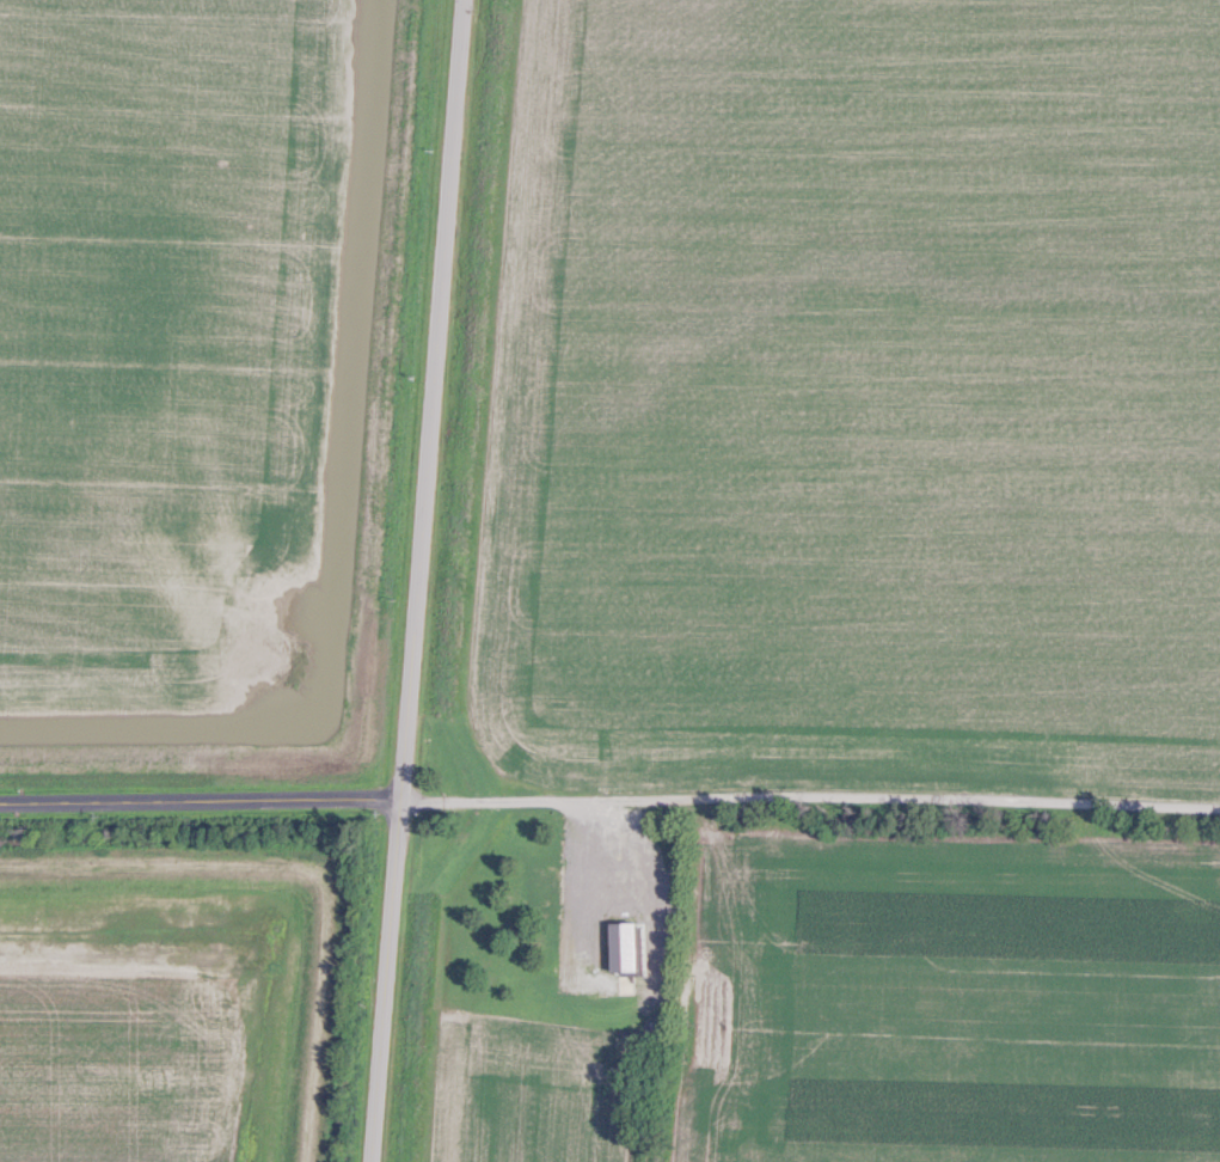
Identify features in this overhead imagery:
road: (431, 399)
road: (200, 800)
road: (810, 806)
road: (385, 980)

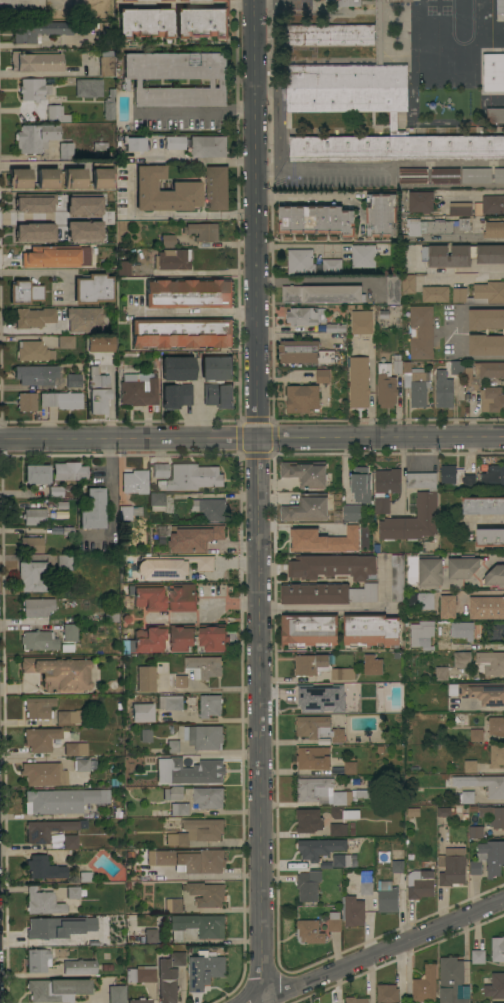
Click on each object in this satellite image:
building: (124, 0)
building: (162, 0)
building: (179, 0)
building: (216, 0)
building: (398, 0)
road: (291, 1)
building: (343, 2)
road: (272, 5)
building: (500, 6)
building: (144, 21)
building: (202, 21)
building: (38, 30)
building: (103, 33)
building: (329, 34)
building: (34, 60)
building: (105, 63)
building: (493, 71)
building: (175, 77)
building: (87, 87)
building: (346, 87)
building: (32, 89)
building: (108, 105)
road: (21, 108)
road: (195, 111)
building: (55, 113)
building: (495, 114)
building: (33, 137)
building: (174, 142)
building: (132, 143)
building: (208, 145)
building: (64, 150)
road: (338, 170)
building: (476, 174)
building: (499, 174)
building: (412, 175)
building: (444, 175)
building: (100, 177)
building: (18, 178)
building: (46, 178)
building: (73, 178)
road: (127, 183)
building: (216, 187)
building: (162, 191)
road: (469, 192)
building: (70, 197)
road: (301, 198)
building: (420, 201)
building: (489, 204)
building: (37, 206)
building: (460, 208)
building: (381, 214)
road: (255, 218)
building: (316, 219)
building: (463, 224)
building: (428, 226)
building: (493, 229)
building: (81, 230)
building: (202, 231)
building: (32, 232)
building: (166, 240)
road: (455, 240)
building: (462, 254)
building: (363, 255)
building: (55, 256)
building: (171, 259)
building: (299, 261)
building: (331, 266)
building: (122, 267)
road: (469, 270)
road: (42, 271)
building: (408, 283)
building: (392, 287)
building: (91, 288)
building: (24, 291)
building: (188, 292)
building: (321, 293)
building: (434, 293)
building: (480, 293)
road: (192, 313)
building: (305, 315)
building: (33, 316)
building: (485, 318)
building: (82, 320)
building: (361, 321)
building: (335, 327)
building: (420, 331)
building: (181, 332)
road: (456, 332)
building: (65, 341)
building: (100, 344)
building: (485, 344)
building: (32, 350)
building: (303, 351)
building: (396, 363)
building: (456, 366)
building: (216, 367)
building: (481, 373)
building: (33, 374)
building: (322, 375)
building: (72, 380)
building: (175, 380)
building: (358, 381)
building: (415, 383)
building: (385, 386)
building: (443, 388)
building: (137, 390)
building: (97, 391)
building: (217, 395)
building: (301, 398)
building: (60, 399)
building: (491, 399)
building: (25, 401)
road: (128, 438)
road: (380, 438)
building: (159, 469)
building: (67, 470)
building: (305, 472)
building: (35, 473)
road: (402, 473)
building: (191, 476)
building: (447, 476)
building: (492, 476)
building: (134, 481)
building: (360, 484)
building: (385, 488)
building: (58, 491)
road: (109, 497)
building: (155, 500)
building: (483, 504)
building: (306, 507)
building: (208, 508)
building: (91, 509)
building: (127, 511)
building: (353, 511)
building: (426, 511)
building: (33, 516)
building: (352, 530)
building: (193, 537)
building: (489, 537)
building: (319, 540)
building: (29, 544)
building: (110, 545)
building: (63, 561)
building: (170, 566)
building: (333, 566)
building: (461, 566)
building: (429, 572)
building: (30, 575)
road: (477, 575)
building: (495, 576)
building: (397, 577)
building: (326, 592)
building: (146, 595)
building: (181, 597)
building: (419, 600)
building: (36, 606)
building: (446, 607)
building: (486, 607)
road: (346, 608)
building: (110, 614)
road: (202, 615)
building: (308, 629)
building: (370, 629)
building: (461, 630)
building: (69, 632)
building: (422, 634)
building: (180, 636)
building: (213, 637)
building: (144, 639)
building: (37, 640)
building: (461, 658)
building: (490, 662)
building: (310, 663)
building: (371, 664)
building: (199, 669)
building: (58, 672)
building: (342, 673)
building: (441, 673)
building: (145, 678)
building: (478, 692)
building: (307, 698)
building: (169, 702)
building: (209, 705)
building: (37, 707)
building: (141, 712)
building: (68, 716)
road: (210, 719)
road: (259, 724)
building: (496, 725)
building: (318, 728)
building: (144, 734)
building: (476, 734)
building: (203, 736)
building: (39, 738)
building: (172, 745)
building: (72, 748)
building: (496, 755)
building: (312, 757)
building: (80, 764)
building: (469, 766)
building: (349, 767)
building: (191, 771)
building: (42, 773)
building: (483, 783)
building: (324, 791)
building: (172, 792)
building: (207, 796)
building: (467, 796)
building: (61, 800)
building: (179, 808)
building: (112, 811)
building: (443, 811)
building: (343, 812)
building: (412, 812)
building: (493, 815)
building: (308, 820)
building: (45, 829)
building: (337, 829)
building: (475, 830)
building: (196, 831)
building: (69, 841)
building: (318, 848)
building: (492, 856)
building: (188, 859)
building: (341, 860)
building: (397, 865)
building: (451, 866)
building: (42, 867)
building: (475, 867)
building: (84, 876)
building: (420, 879)
building: (365, 882)
building: (307, 885)
building: (71, 891)
building: (206, 893)
building: (386, 896)
building: (42, 901)
building: (173, 905)
building: (353, 911)
building: (334, 921)
building: (197, 925)
building: (57, 926)
building: (308, 931)
building: (149, 935)
building: (497, 948)
road: (382, 949)
building: (477, 956)
building: (177, 957)
building: (36, 959)
building: (78, 966)
building: (105, 967)
building: (203, 970)
building: (139, 973)
building: (166, 981)
building: (451, 981)
building: (424, 985)
building: (495, 985)
building: (55, 989)
building: (115, 993)
building: (386, 993)
building: (355, 999)
building: (139, 1001)
building: (493, 1002)

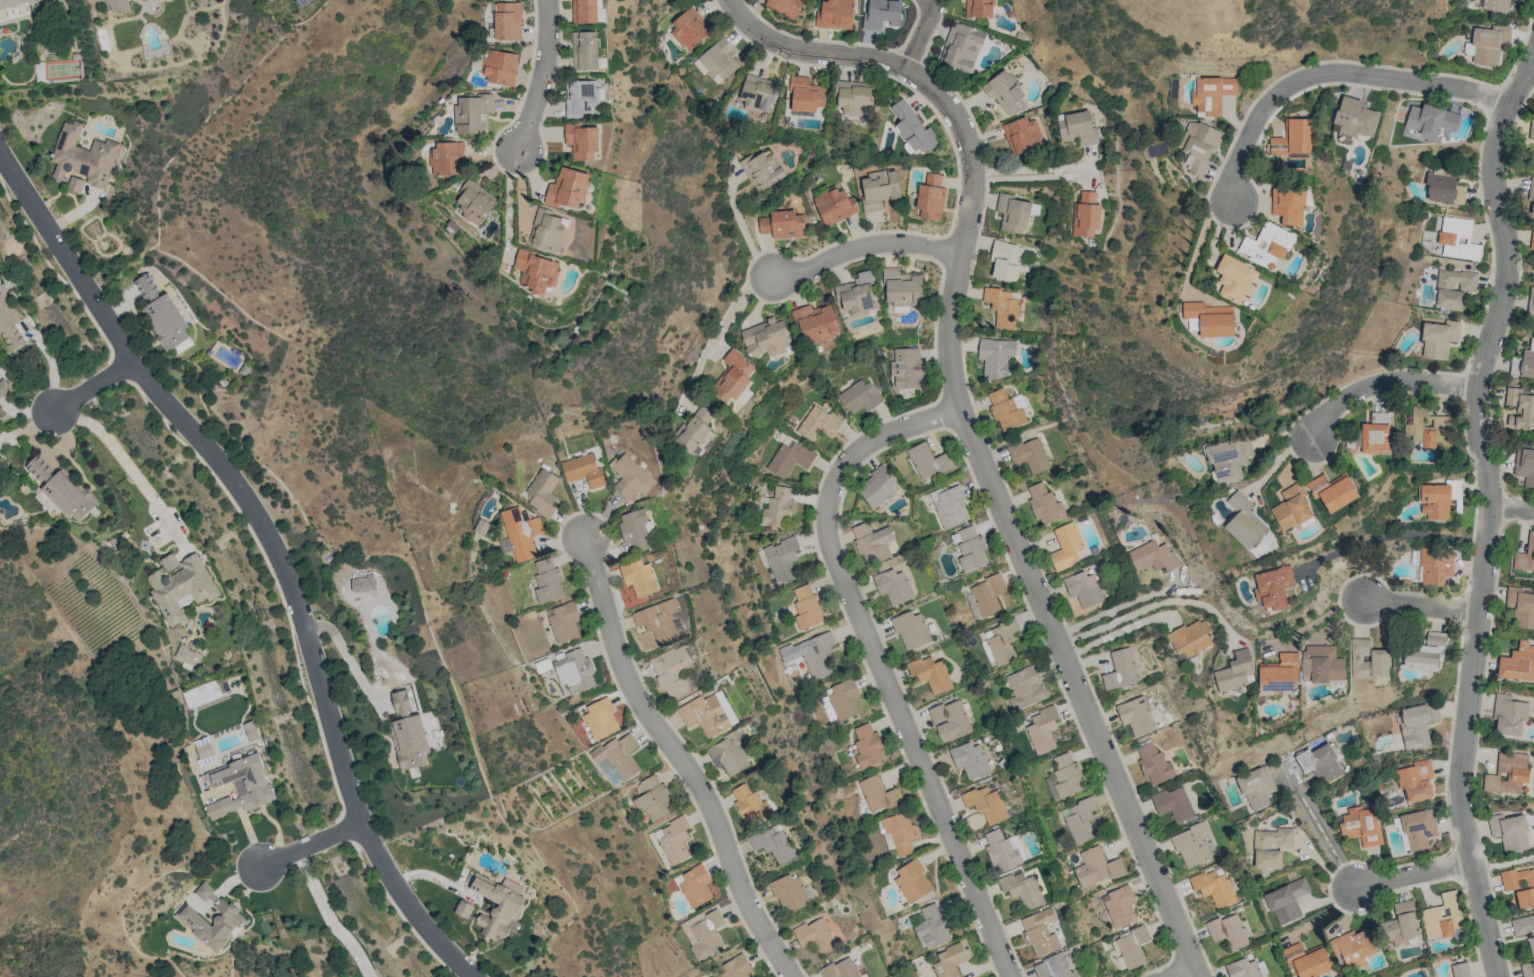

→ WORK TASK
Repeat the material above in full and unchanged, minus its images.

→ RESPONSE AREA
Identify features in this overhead imagery:
road: (431, 399)
road: (200, 800)
road: (810, 806)
road: (385, 980)

Click on each object in this satellite image:
building: (124, 0)
building: (162, 0)
building: (179, 0)
building: (216, 0)
building: (398, 0)
road: (291, 1)
building: (343, 2)
road: (272, 5)
building: (500, 6)
building: (144, 21)
building: (202, 21)
building: (38, 30)
building: (103, 33)
building: (329, 34)
building: (34, 60)
building: (105, 63)
building: (493, 71)
building: (175, 77)
building: (87, 87)
building: (346, 87)
building: (32, 89)
building: (108, 105)
road: (21, 108)
road: (195, 111)
building: (55, 113)
building: (495, 114)
building: (33, 137)
building: (174, 142)
building: (132, 143)
building: (208, 145)
building: (64, 150)
road: (338, 170)
building: (476, 174)
building: (499, 174)
building: (412, 175)
building: (444, 175)
building: (100, 177)
building: (18, 178)
building: (46, 178)
building: (73, 178)
road: (127, 183)
building: (216, 187)
building: (162, 191)
road: (469, 192)
building: (70, 197)
road: (301, 198)
building: (420, 201)
building: (489, 204)
building: (37, 206)
building: (460, 208)
building: (381, 214)
road: (255, 218)
building: (316, 219)
building: (463, 224)
building: (428, 226)
building: (493, 229)
building: (81, 230)
building: (202, 231)
building: (32, 232)
building: (166, 240)
road: (455, 240)
building: (462, 254)
building: (363, 255)
building: (55, 256)
building: (171, 259)
building: (299, 261)
building: (331, 266)
building: (122, 267)
road: (469, 270)
road: (42, 271)
building: (408, 283)
building: (392, 287)
building: (91, 288)
building: (24, 291)
building: (188, 292)
building: (321, 293)
building: (434, 293)
building: (480, 293)
road: (192, 313)
building: (305, 315)
building: (33, 316)
building: (485, 318)
building: (82, 320)
building: (361, 321)
building: (335, 327)
building: (420, 331)
building: (181, 332)
road: (456, 332)
building: (65, 341)
building: (100, 344)
building: (485, 344)
building: (32, 350)
building: (303, 351)
building: (396, 363)
building: (456, 366)
building: (216, 367)
building: (481, 373)
building: (33, 374)
building: (322, 375)
building: (72, 380)
building: (175, 380)
building: (358, 381)
building: (415, 383)
building: (385, 386)
building: (443, 388)
building: (137, 390)
building: (97, 391)
building: (217, 395)
building: (301, 398)
building: (60, 399)
building: (491, 399)
building: (25, 401)
road: (128, 438)
road: (380, 438)
building: (159, 469)
building: (67, 470)
building: (305, 472)
building: (35, 473)
road: (402, 473)
building: (191, 476)
building: (447, 476)
building: (492, 476)
building: (134, 481)
building: (360, 484)
building: (385, 488)
building: (58, 491)
road: (109, 497)
building: (155, 500)
building: (483, 504)
building: (306, 507)
building: (208, 508)
building: (91, 509)
building: (127, 511)
building: (353, 511)
building: (426, 511)
building: (33, 516)
building: (352, 530)
building: (193, 537)
building: (489, 537)
building: (319, 540)
building: (29, 544)
building: (110, 545)
building: (63, 561)
building: (170, 566)
building: (333, 566)
building: (461, 566)
building: (429, 572)
building: (30, 575)
road: (477, 575)
building: (495, 576)
building: (397, 577)
building: (326, 592)
building: (146, 595)
building: (181, 597)
building: (419, 600)
building: (36, 606)
building: (446, 607)
building: (486, 607)
road: (346, 608)
building: (110, 614)
road: (202, 615)
building: (308, 629)
building: (370, 629)
building: (461, 630)
building: (69, 632)
building: (422, 634)
building: (180, 636)
building: (213, 637)
building: (144, 639)
building: (37, 640)
building: (461, 658)
building: (490, 662)
building: (310, 663)
building: (371, 664)
building: (199, 669)
building: (58, 672)
building: (342, 673)
building: (441, 673)
building: (145, 678)
building: (478, 692)
building: (307, 698)
building: (169, 702)
building: (209, 705)
building: (37, 707)
building: (141, 712)
building: (68, 716)
road: (210, 719)
road: (259, 724)
building: (496, 725)
building: (318, 728)
building: (144, 734)
building: (476, 734)
building: (203, 736)
building: (39, 738)
building: (172, 745)
building: (72, 748)
building: (496, 755)
building: (312, 757)
building: (80, 764)
building: (469, 766)
building: (349, 767)
building: (191, 771)
building: (42, 773)
building: (483, 783)
building: (324, 791)
building: (172, 792)
building: (207, 796)
building: (467, 796)
building: (61, 800)
building: (179, 808)
building: (112, 811)
building: (443, 811)
building: (343, 812)
building: (412, 812)
building: (493, 815)
building: (308, 820)
building: (45, 829)
building: (337, 829)
building: (475, 830)
building: (196, 831)
building: (69, 841)
building: (318, 848)
building: (492, 856)
building: (188, 859)
building: (341, 860)
building: (397, 865)
building: (451, 866)
building: (42, 867)
building: (475, 867)
building: (84, 876)
building: (420, 879)
building: (365, 882)
building: (307, 885)
building: (71, 891)
building: (206, 893)
building: (386, 896)
building: (42, 901)
building: (173, 905)
building: (353, 911)
building: (334, 921)
building: (197, 925)
building: (57, 926)
building: (308, 931)
building: (149, 935)
building: (497, 948)
road: (382, 949)
building: (477, 956)
building: (177, 957)
building: (36, 959)
building: (78, 966)
building: (105, 967)
building: (203, 970)
building: (139, 973)
building: (166, 981)
building: (451, 981)
building: (424, 985)
building: (495, 985)
building: (55, 989)
building: (115, 993)
building: (386, 993)
building: (355, 999)
building: (139, 1001)
building: (493, 1002)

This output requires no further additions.